* Provided data

- Opening Delimiter -

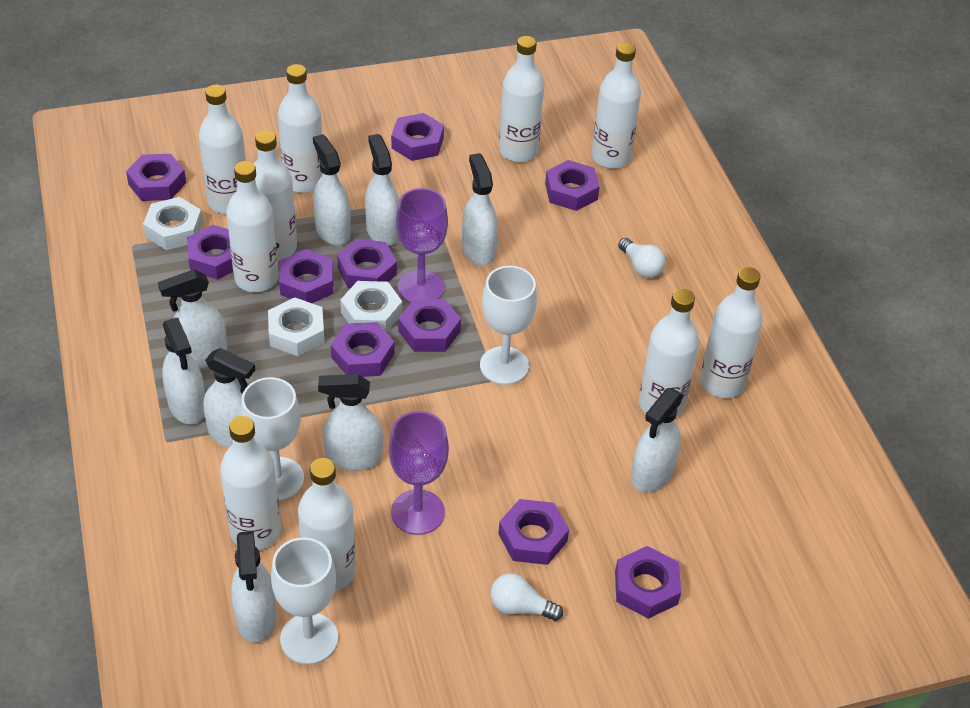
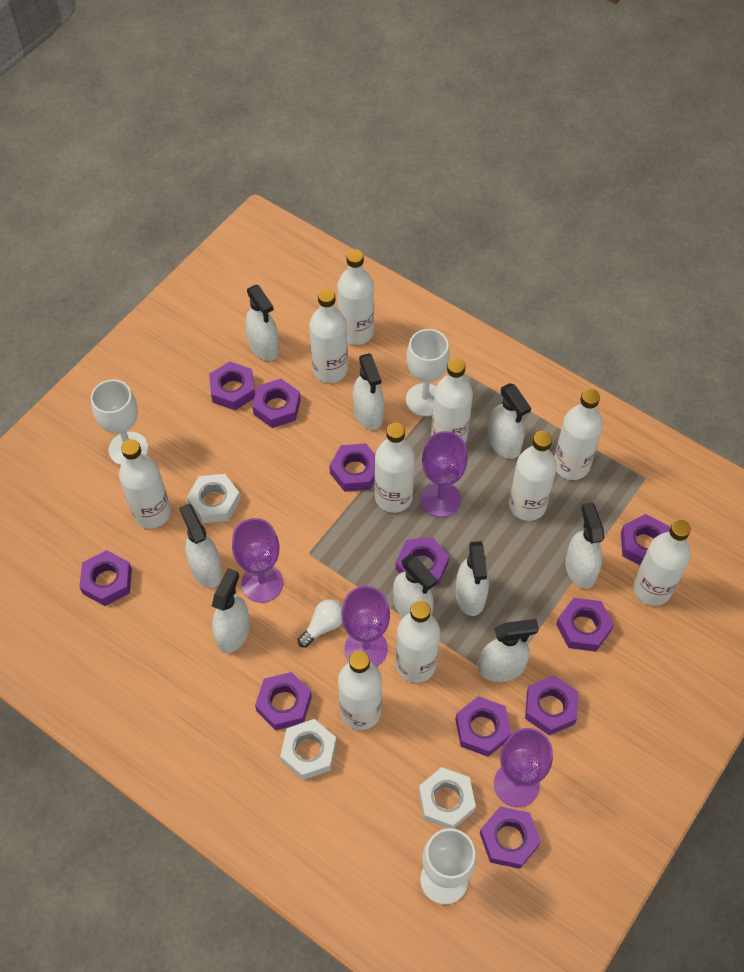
purple goblet: 2 -> 4
purple nut: 10 -> 11
white light bulb: 2 -> 1

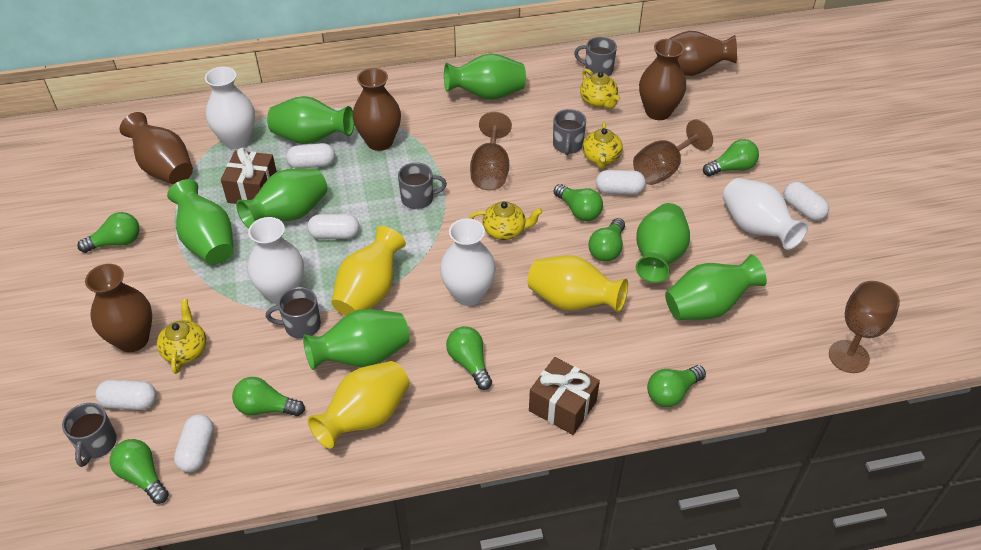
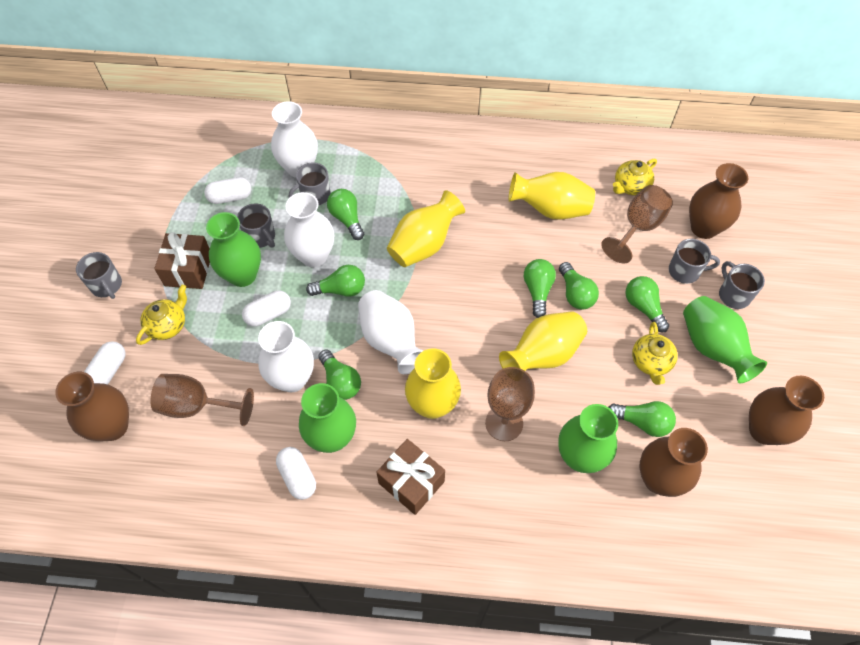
brown vase: 5 -> 4
green light bulb: 8 -> 7
green vase: 7 -> 4
white capsule: 6 -> 4
yellow teapot: 4 -> 3
yellow vase: 3 -> 4

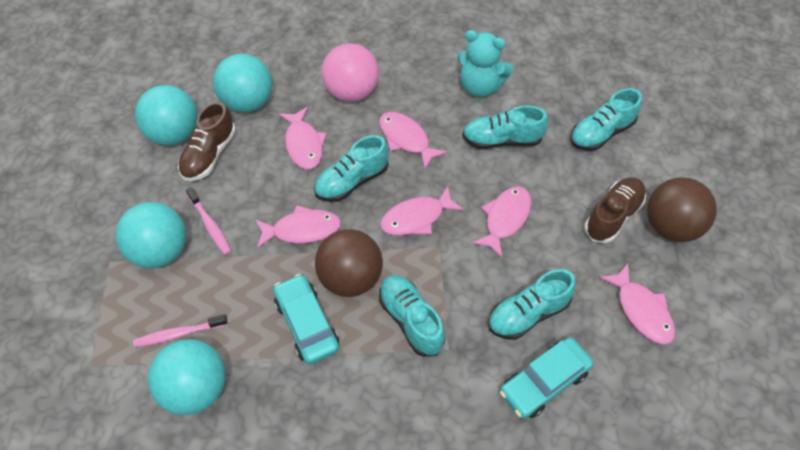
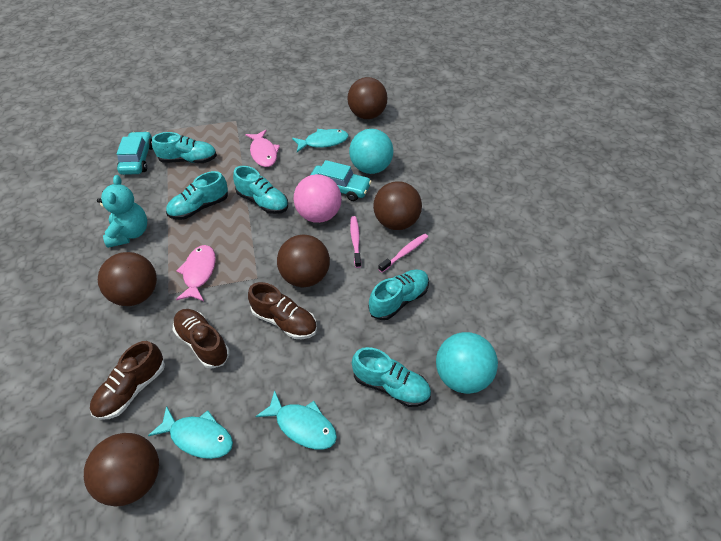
brown ball: 2 -> 5
brown shoe: 2 -> 3
pink fish: 6 -> 2
turquoise ball: 4 -> 2
turquoise fish: 0 -> 3

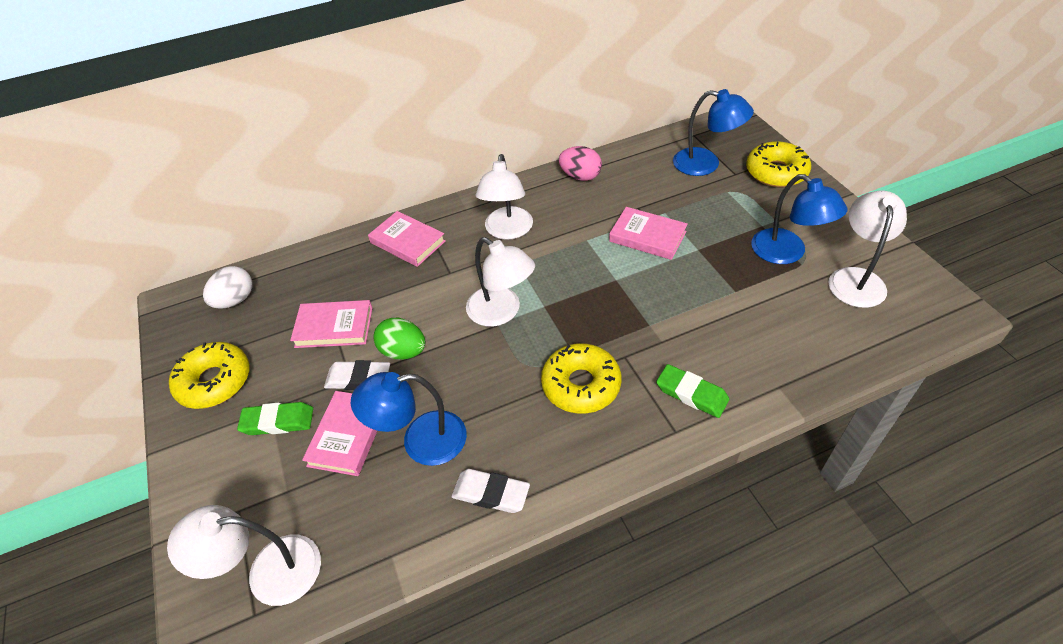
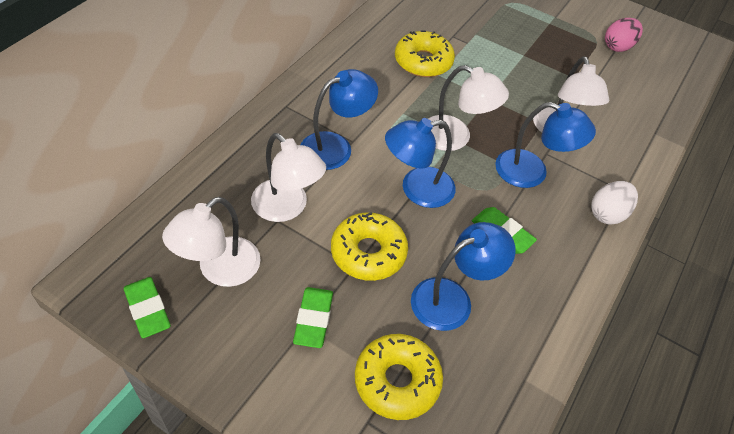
blue lamp: 3 -> 4
green egg: 1 -> 0
green eraser: 2 -> 3
pink book: 4 -> 0
white eraser: 2 -> 0

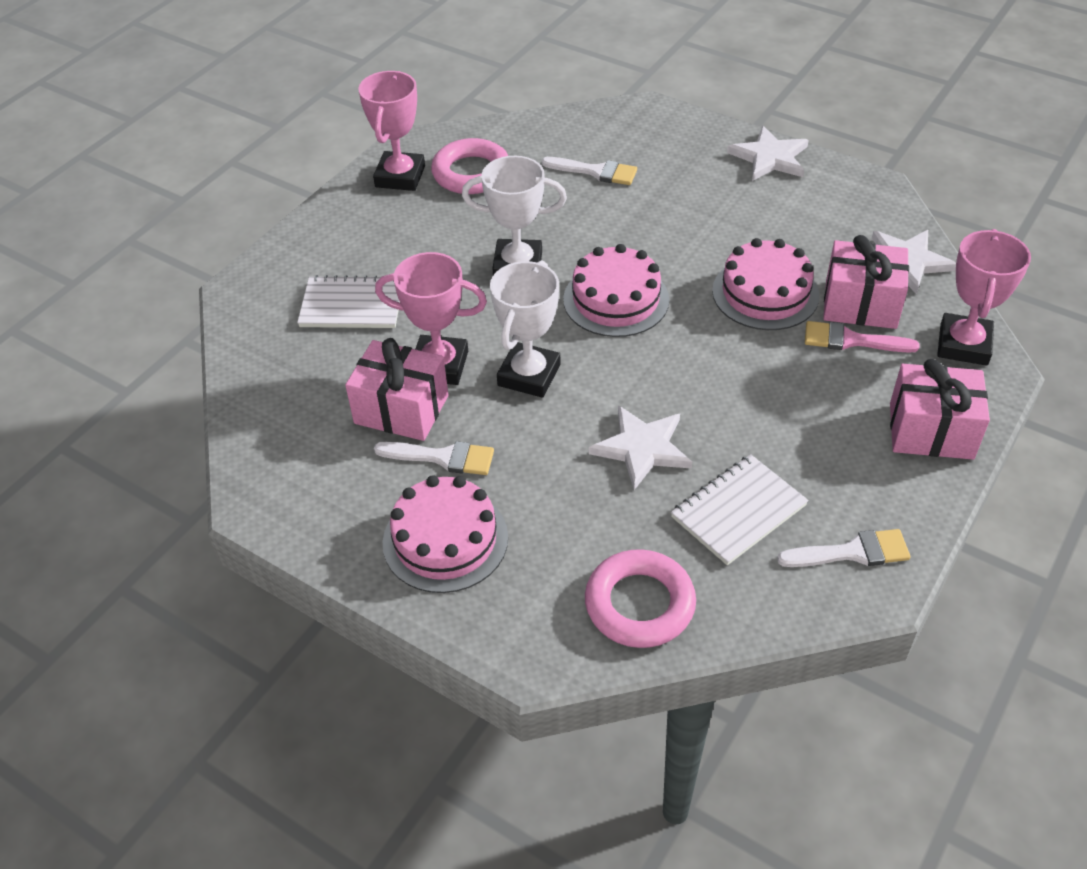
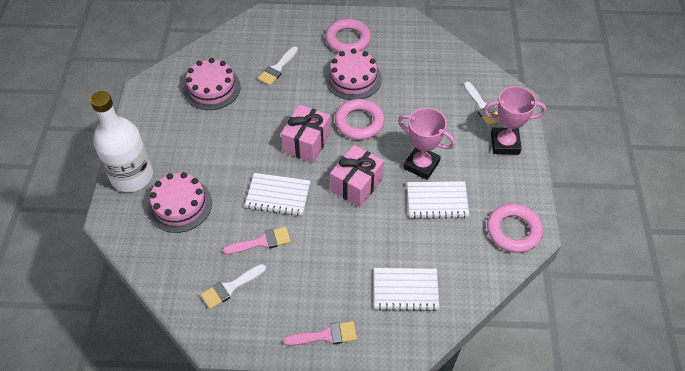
pink brush: 1 -> 2
pink gift: 3 -> 2
pink ring: 2 -> 3
pink trophy: 3 -> 2
white bottle: 0 -> 1
white notebook: 2 -> 3
white star: 3 -> 0
white trophy: 2 -> 0

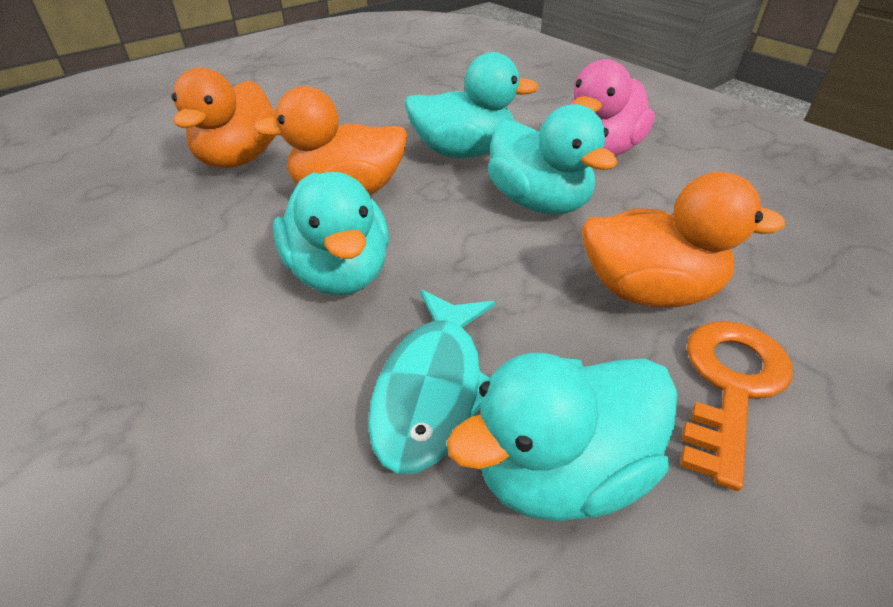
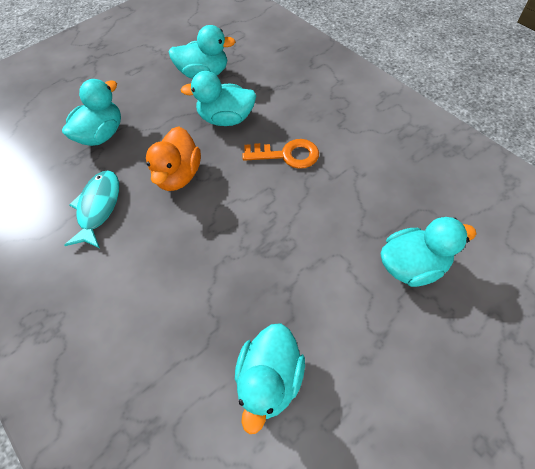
orange duck: 3 -> 1
pink duck: 1 -> 0
turquoise duck: 4 -> 5

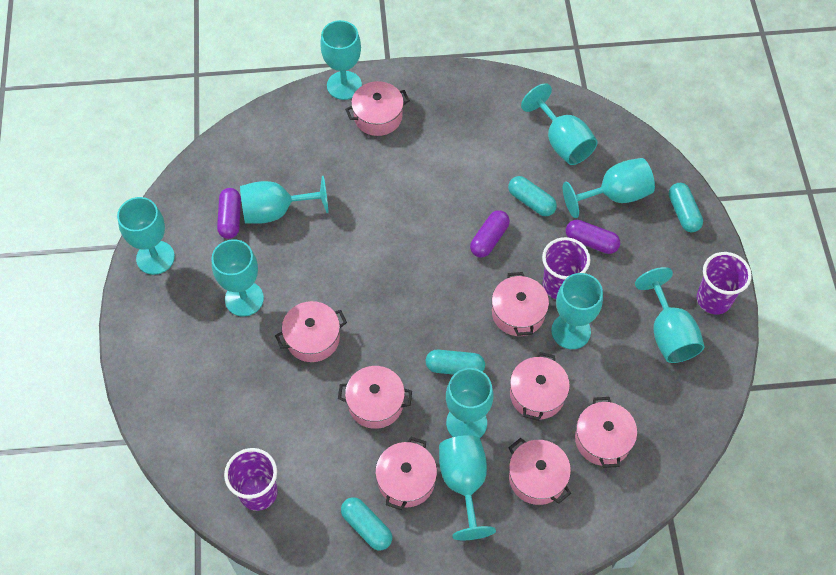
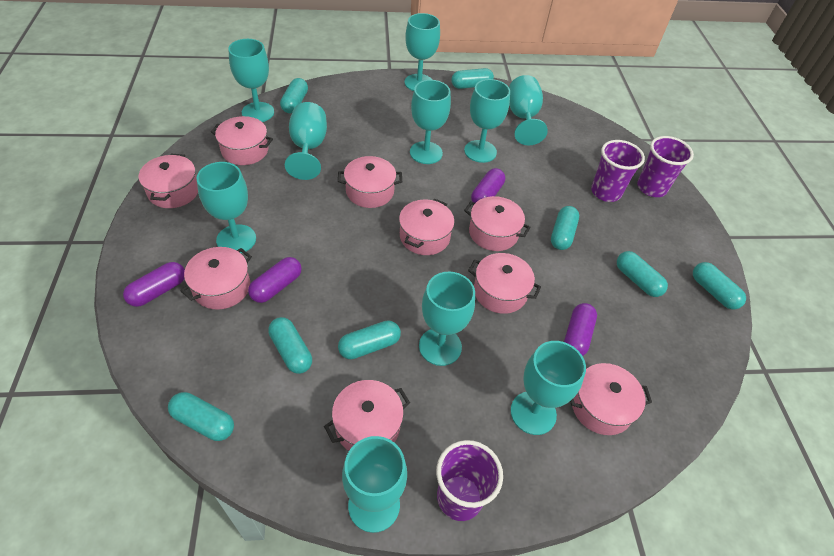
pink pot: 8 -> 9
purple capsule: 3 -> 4
turquoise capsule: 4 -> 8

- Closing Delimiter -

What lines in the entries above hold "purple"? Copy every one.

* Reply
purple goblet: 2 -> 4
purple nut: 10 -> 11
purple capsule: 3 -> 4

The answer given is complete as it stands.